• Problem details
Skip the pictures, please, and write out exactly the lines from the opening of the data through the line containing "Elix Player: [31,526,314,757]".

◇ ◇ ◇

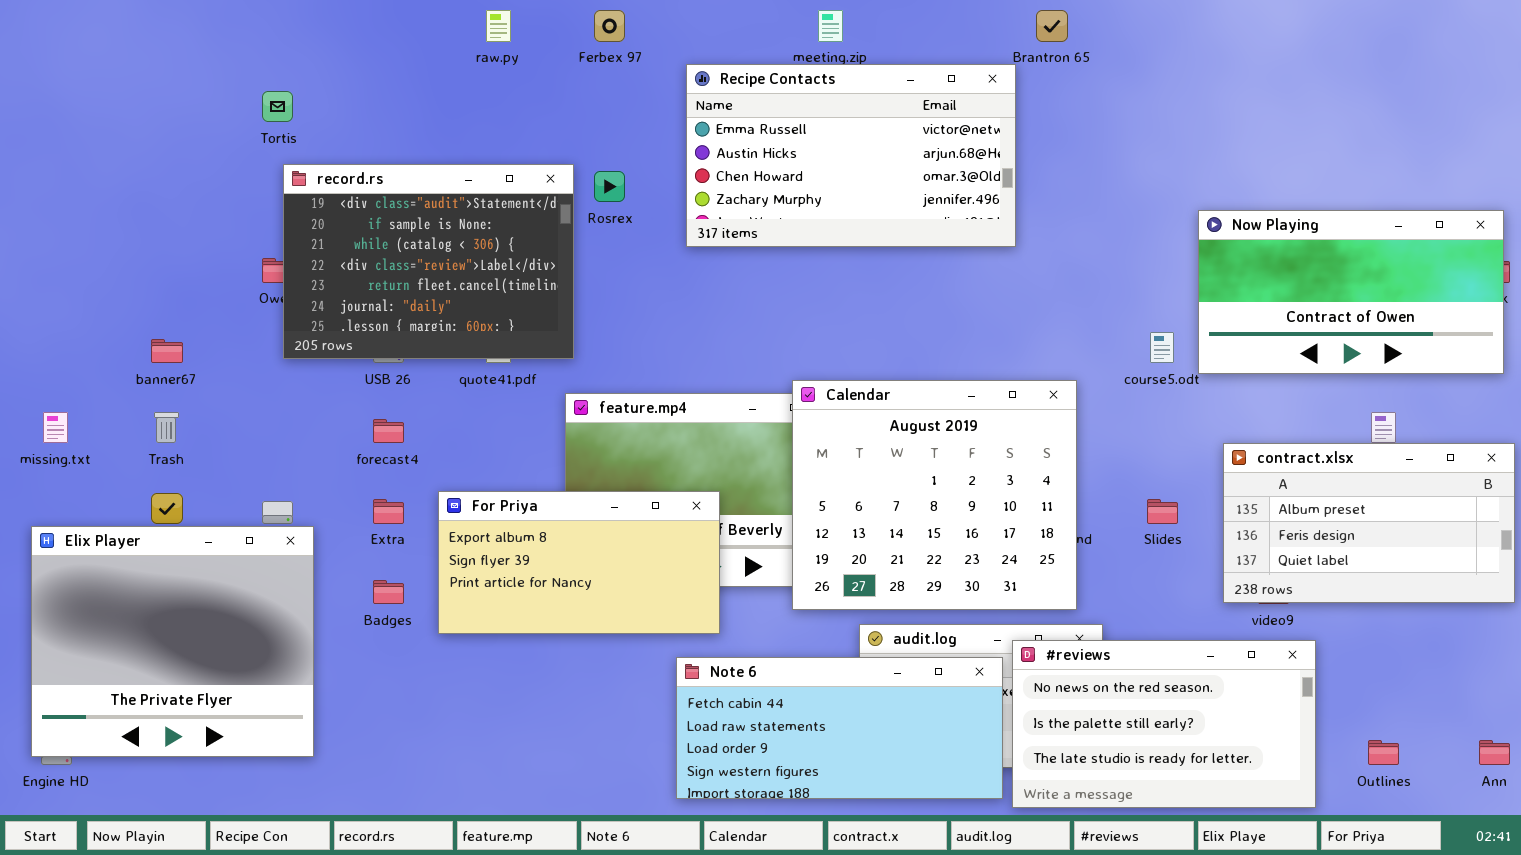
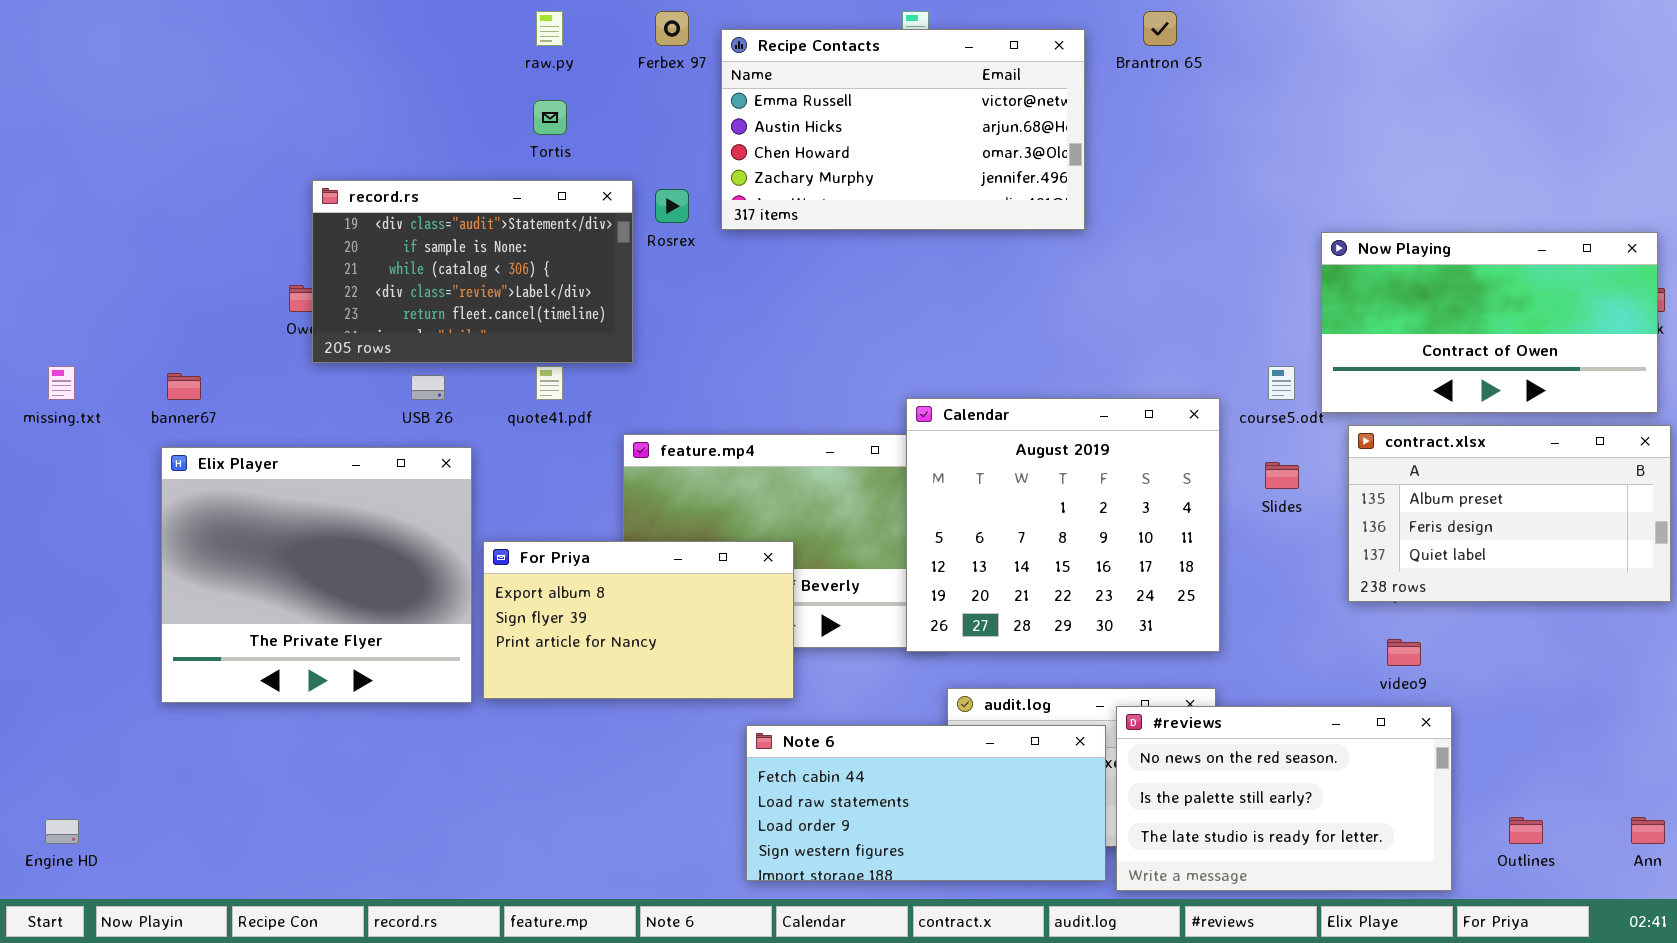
Recipe Contacts: [686,64,1016,247] -> [721,29,1085,230], moved
Tortis: [262,91,293,122] -> [533,100,567,135], moved
record.rs: [283,164,574,359] -> [312,180,633,363], resized
Calendar: [792,380,1077,610] -> [906,398,1220,652], moved
missing.txt: [43,412,68,443] -> [48,366,75,400], moved
contract.xlsx: [1223,443,1515,603] -> [1348,425,1671,602], moved
Slides: [1147,499,1178,524] -> [1265,462,1299,489], moved
Elix Player: [31,526,314,757] -> [161,447,472,703], moved

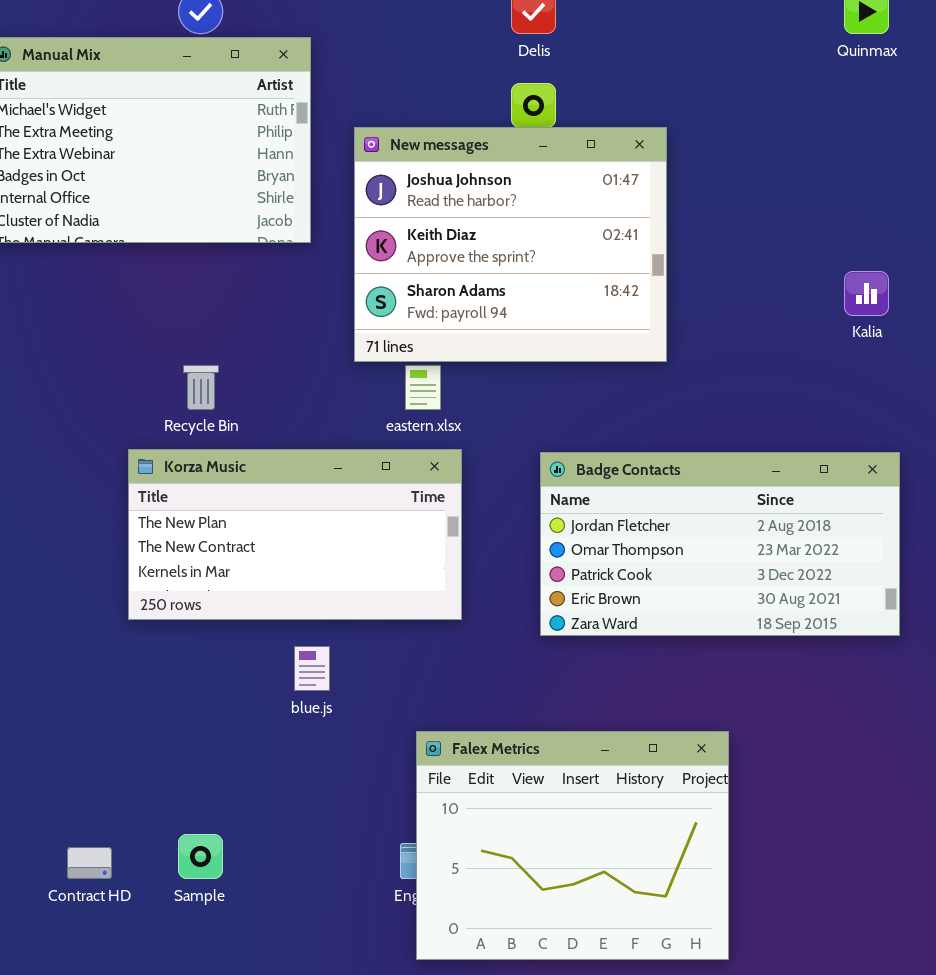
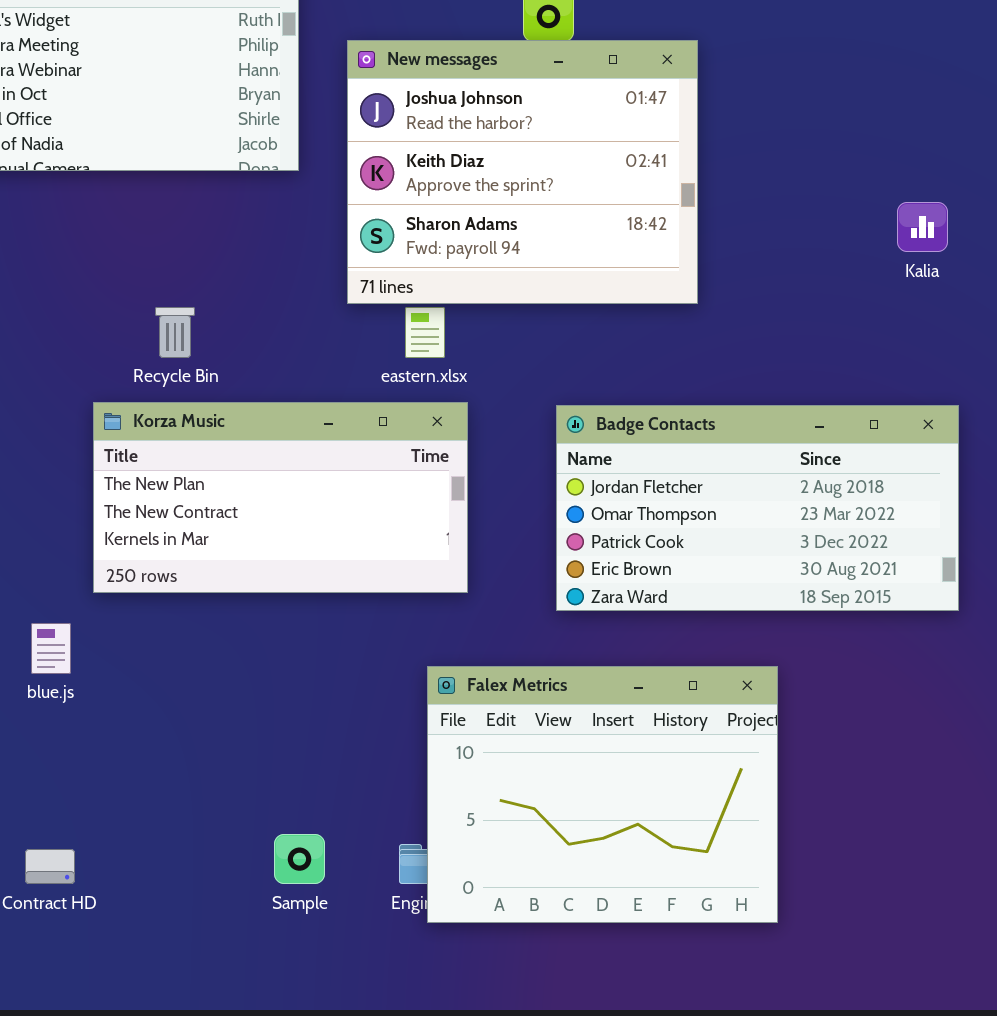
blue.js: [294,646,330,691] -> [31,623,71,674], moved
Falex Metrics: [416,731,729,960] -> [427,666,778,923], moved
Sample: [178,834,223,879] -> [274,834,325,884], moved

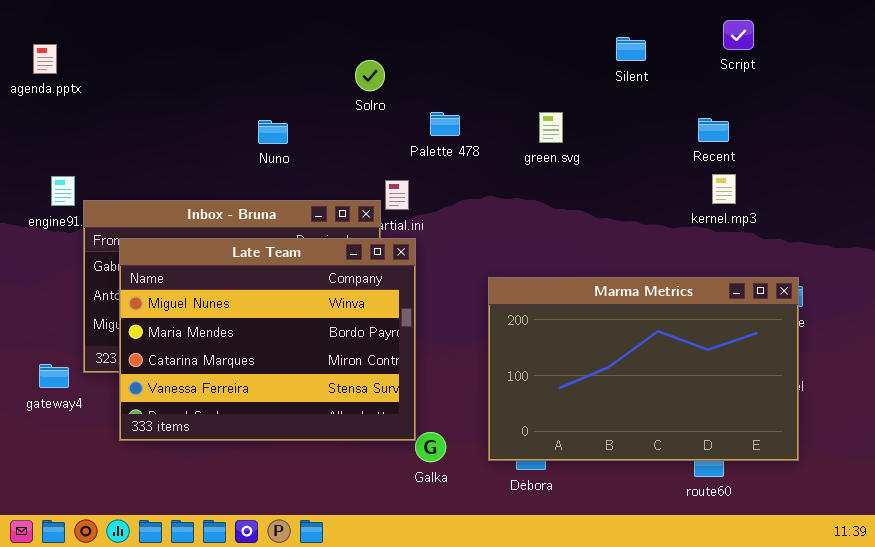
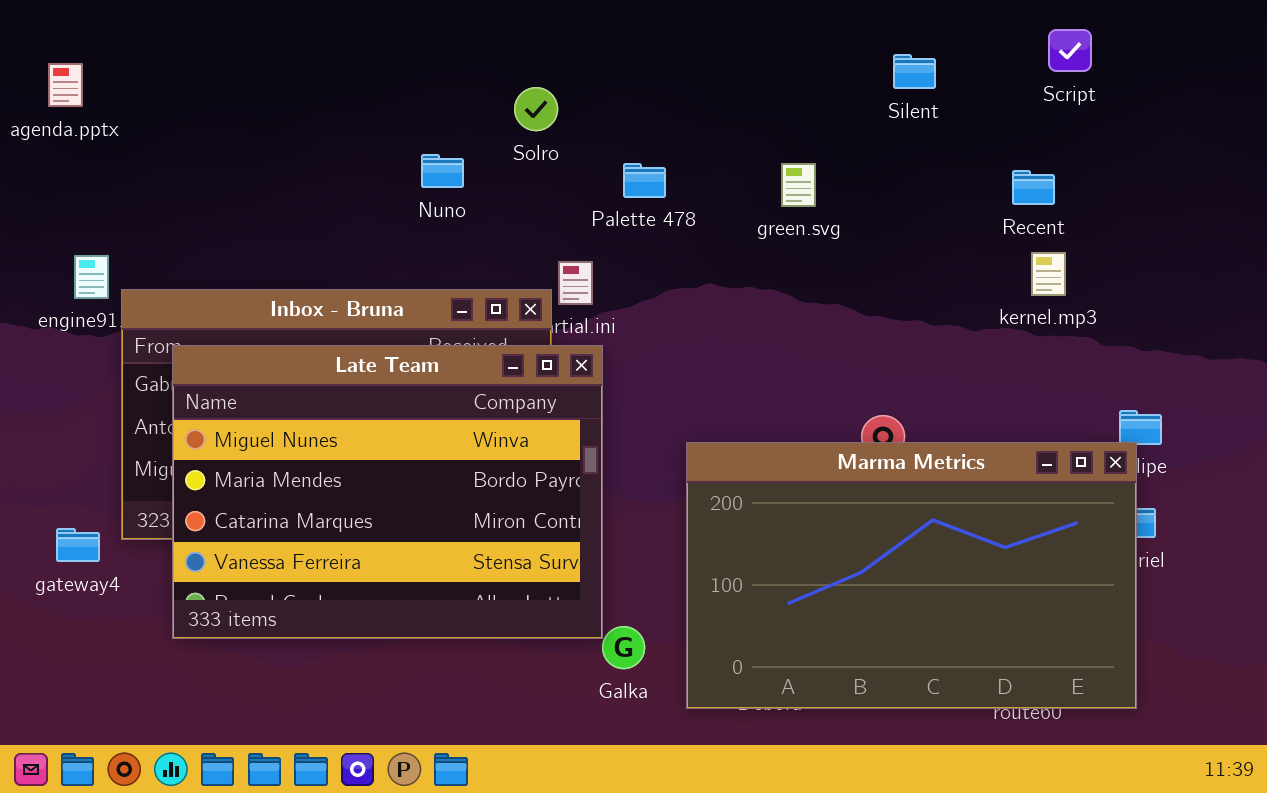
Nuno: [258,120,288,144] -> [421,154,464,188], moved
Marma Metrics: [488,277,799,461] -> [686,442,1137,709], moved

◇ ◇ ◇

• Answer to this exercise
Recipe Contacts: [686,64,1016,247] -> [721,29,1085,230], moved
Tortis: [262,91,293,122] -> [533,100,567,135], moved
record.rs: [283,164,574,359] -> [312,180,633,363], resized
Calendar: [792,380,1077,610] -> [906,398,1220,652], moved
missing.txt: [43,412,68,443] -> [48,366,75,400], moved
contract.xlsx: [1223,443,1515,603] -> [1348,425,1671,602], moved
Slides: [1147,499,1178,524] -> [1265,462,1299,489], moved
Elix Player: [31,526,314,757] -> [161,447,472,703], moved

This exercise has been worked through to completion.